Task: Give back the entries that follow exactly as written. Any picture gets left out.
BEGIN Supplied records
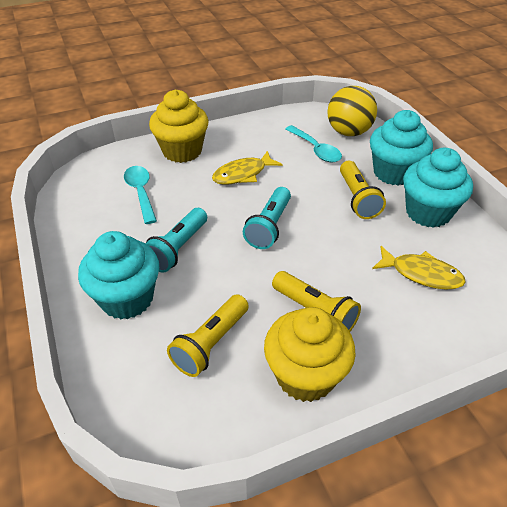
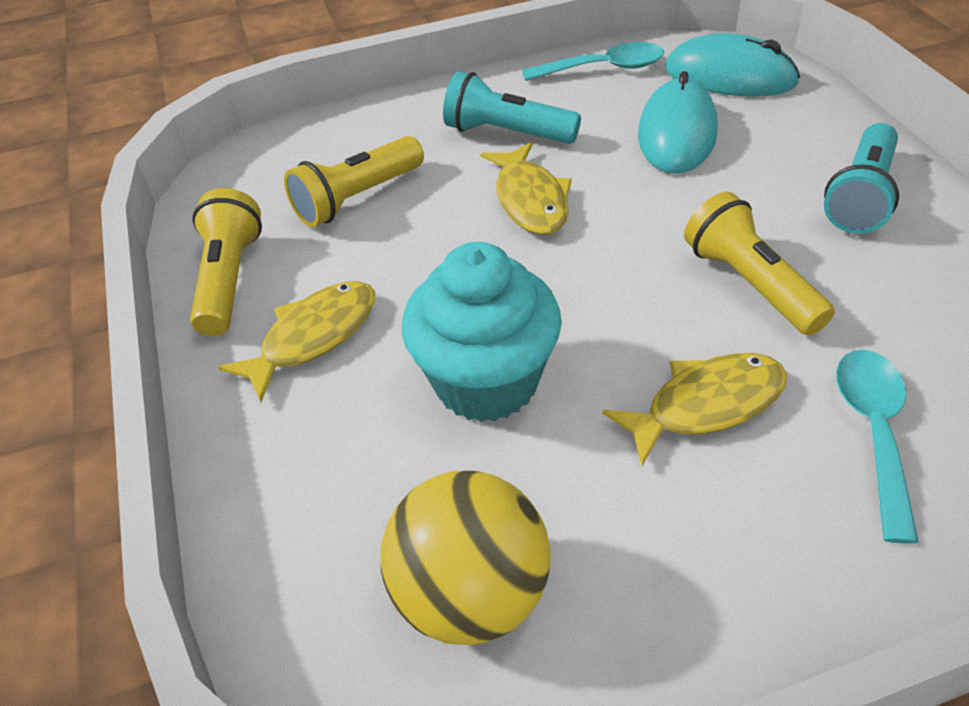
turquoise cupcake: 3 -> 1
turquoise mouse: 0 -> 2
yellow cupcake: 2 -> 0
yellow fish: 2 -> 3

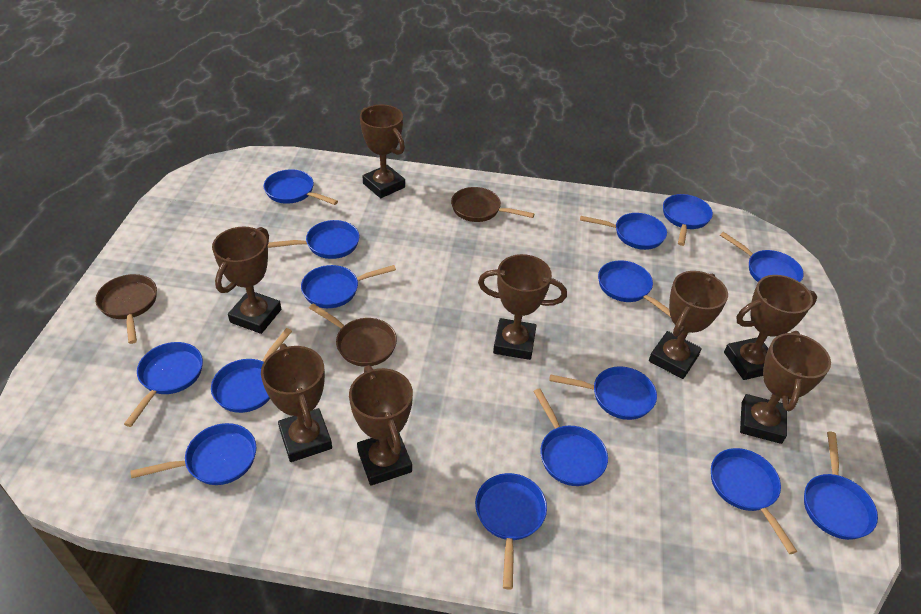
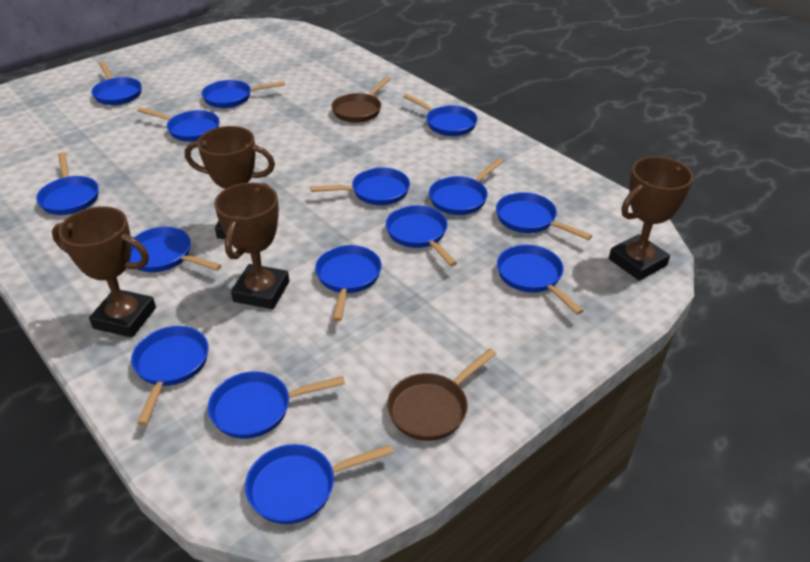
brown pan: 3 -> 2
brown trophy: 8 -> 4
END Supplied records
Response to this exercise:
turquoise cupcake: 3 -> 1
turquoise mouse: 0 -> 2
yellow cupcake: 2 -> 0
yellow fish: 2 -> 3

brown pan: 3 -> 2
brown trophy: 8 -> 4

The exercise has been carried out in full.